DATA LISTING:
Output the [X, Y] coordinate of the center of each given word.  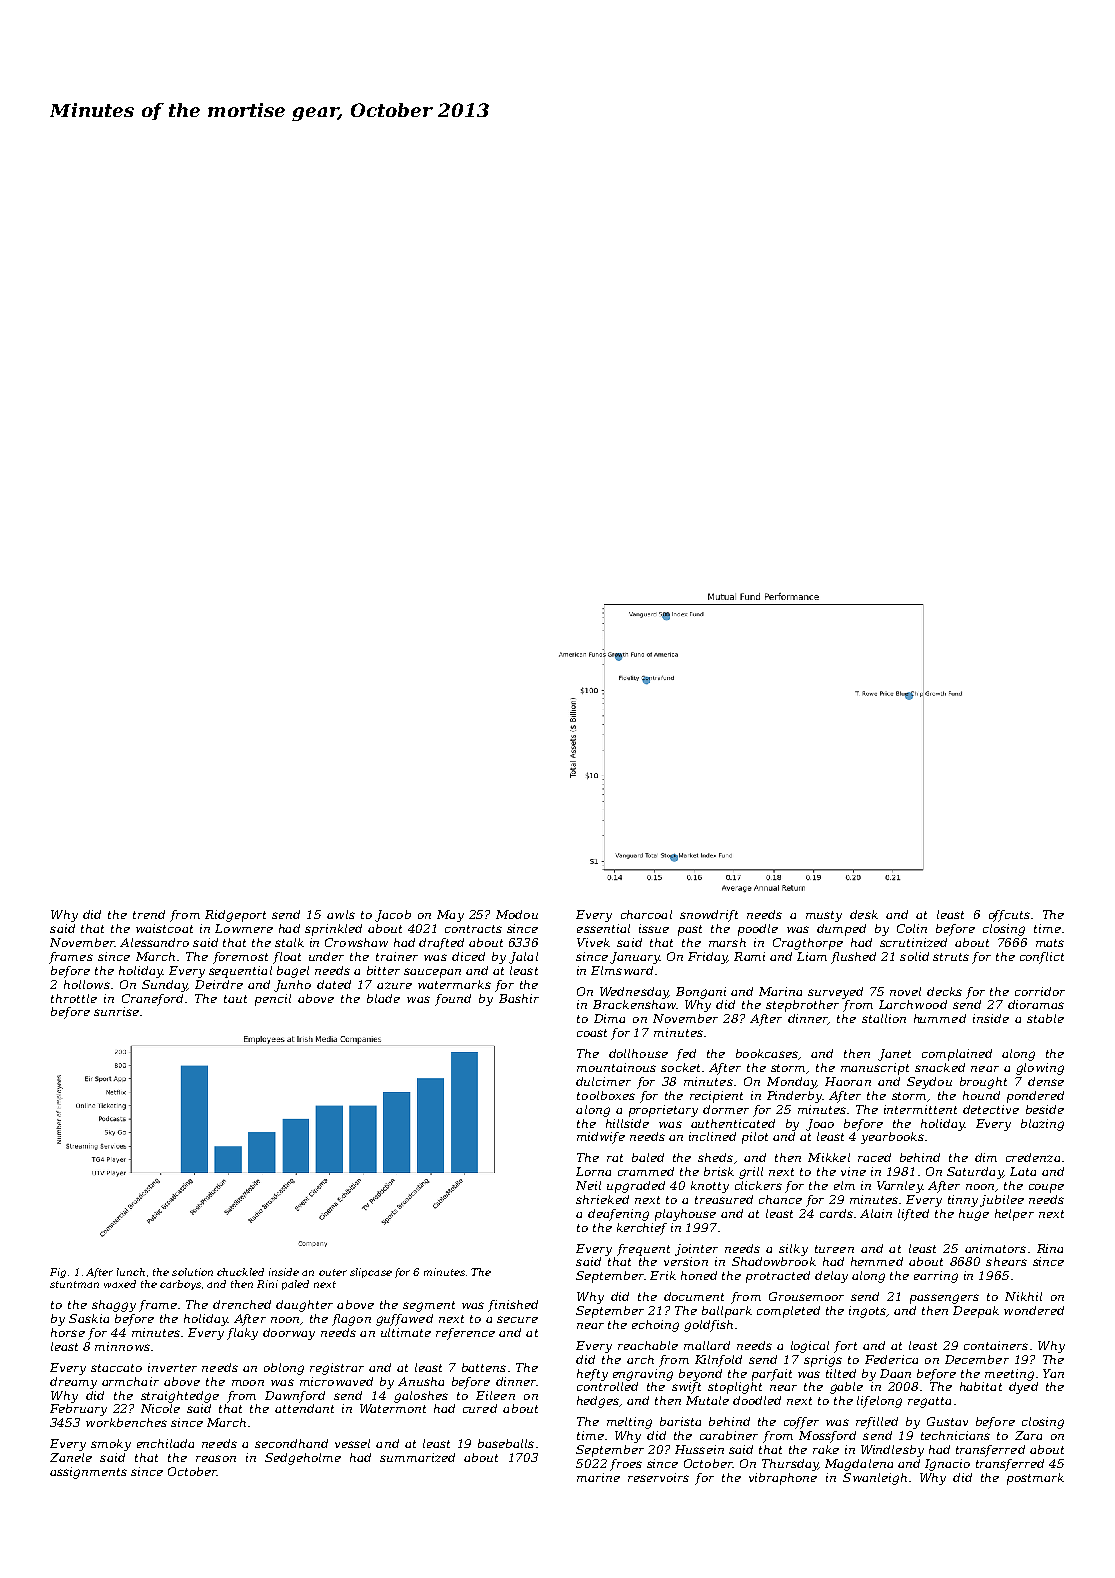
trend [149, 914]
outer [333, 1272]
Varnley [899, 1187]
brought [983, 1083]
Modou [517, 914]
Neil [588, 1185]
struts [951, 957]
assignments [88, 1473]
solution [192, 1272]
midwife [601, 1138]
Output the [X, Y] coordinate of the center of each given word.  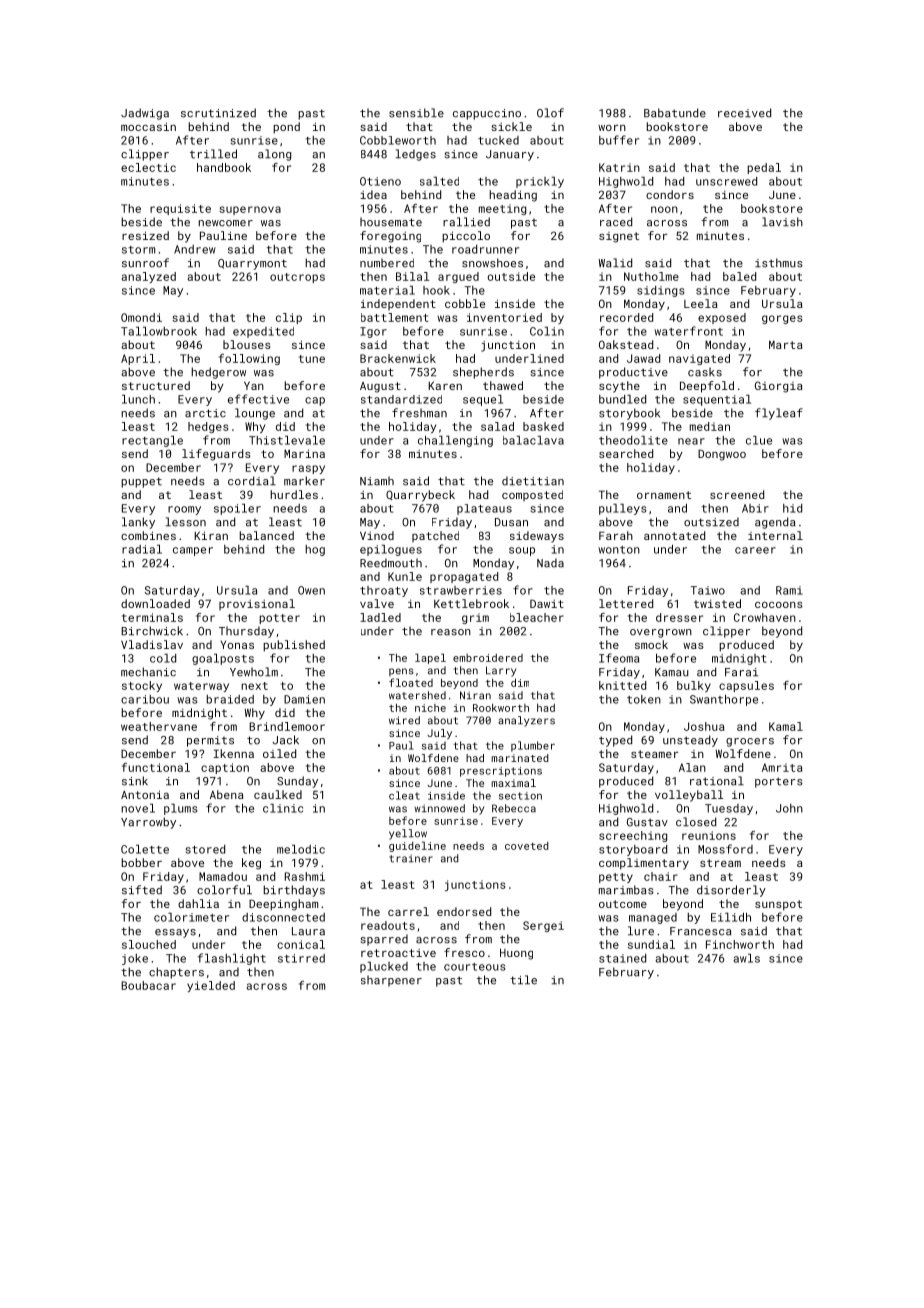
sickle [511, 126]
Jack [285, 740]
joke [135, 959]
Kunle [405, 576]
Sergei [543, 926]
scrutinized [218, 113]
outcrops [297, 278]
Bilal [412, 276]
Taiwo [708, 590]
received [744, 113]
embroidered [488, 658]
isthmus [779, 263]
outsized [711, 522]
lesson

STATED PROBLEM: Can you recast every line of the data above as a Markdown table with the columns Row and Data line, skipping blank lines and leaving the pictures out?

WRITTEN SOLUTION:
| Row | Data line |
|---|---|
| 1 | Output the [X, Y] coordinate of the center of each given word.   |
| 2 | trend [149, 914] |
| 3 | outer [333, 1272] |
| 4 | Varnley [899, 1187] |
| 5 | brought [983, 1083] |
| 6 | Modou [517, 914] |
| 7 | Neil [588, 1185] |
| 8 | struts [951, 957] |
| 9 | assignments [88, 1473] |
| 10 | solution [192, 1272] |
| 11 | midwife [601, 1138] |
| 12 | Output the [X, Y] coordinate of the center of each given word.   |
| 13 | sickle [511, 126] |
| 14 | Jack [285, 740] |
| 15 | joke [135, 959] |
| 16 | Kunle [405, 576] |
| 17 | Sergei [543, 926] |
| 18 | scrutinized [218, 113] |
| 19 | outcrops [297, 278] |
| 20 | Bilal [412, 276] |
| 21 | Taiwo [708, 590] |
| 22 | received [744, 113] |
| 23 | embroidered [488, 658] |
| 24 | isthmus [779, 263] |
| 25 | outsized [711, 522] |
| 26 | lesson |